YOUR ASSIGNMENT: Leaving the pictures aside, restate all of the data exactly.

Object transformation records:
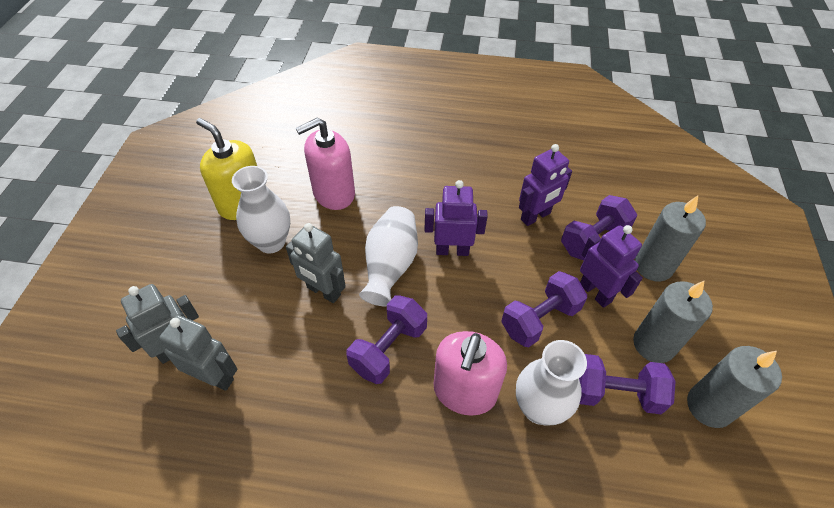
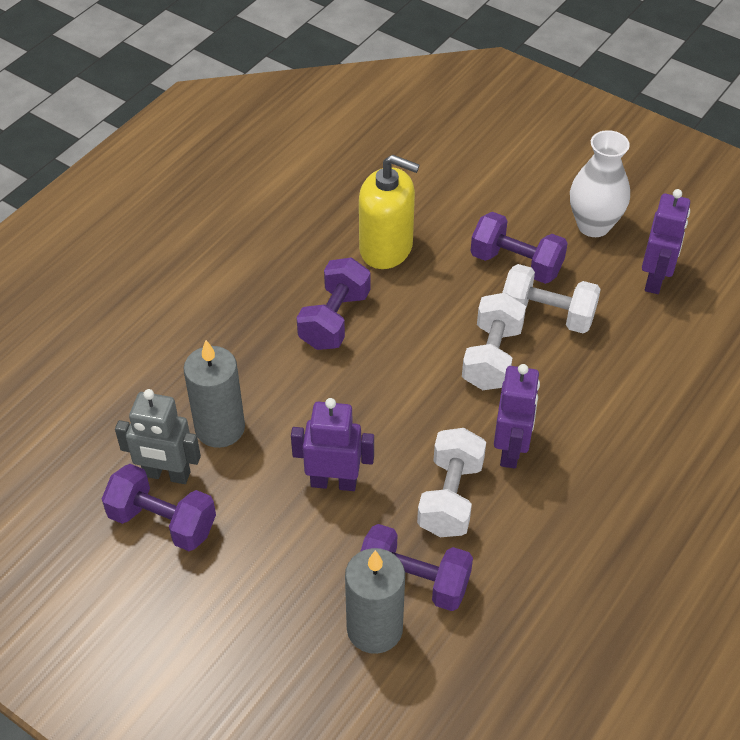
grey candle: 3 -> 2
grey robot: 3 -> 1
pink soap dispenser: 2 -> 0
white dumbbell: 0 -> 3
white vase: 3 -> 1

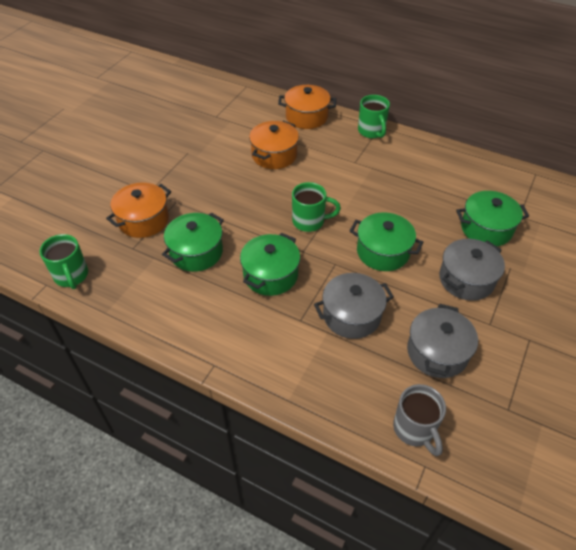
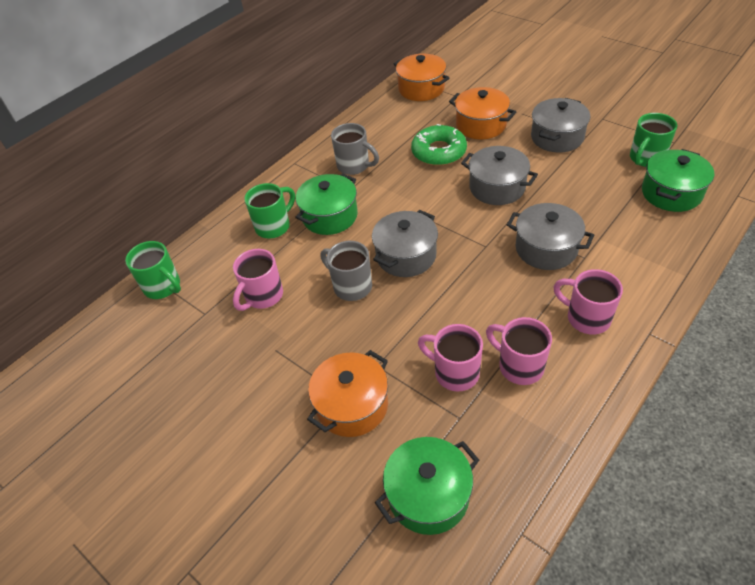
green donut: 0 -> 1
green pot: 4 -> 3
grey mug: 1 -> 2
grey pot: 3 -> 4
pink mug: 0 -> 4

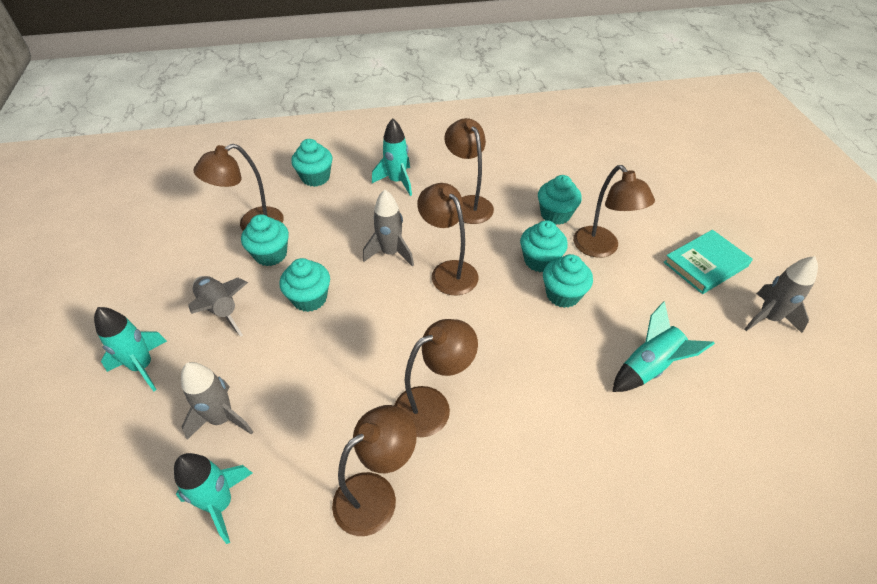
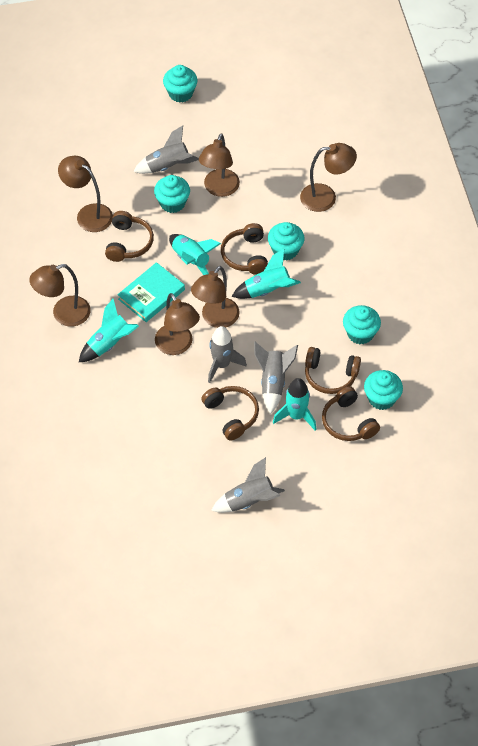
brown headphones: 0 -> 5
turquoise cupcake: 6 -> 5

TASK RESULT:
grey candle: 3 -> 2
grey robot: 3 -> 1
pink soap dispenser: 2 -> 0
white dumbbell: 0 -> 3
white vase: 3 -> 1

green donut: 0 -> 1
green pot: 4 -> 3
grey mug: 1 -> 2
grey pot: 3 -> 4
pink mug: 0 -> 4

brown headphones: 0 -> 5
turquoise cupcake: 6 -> 5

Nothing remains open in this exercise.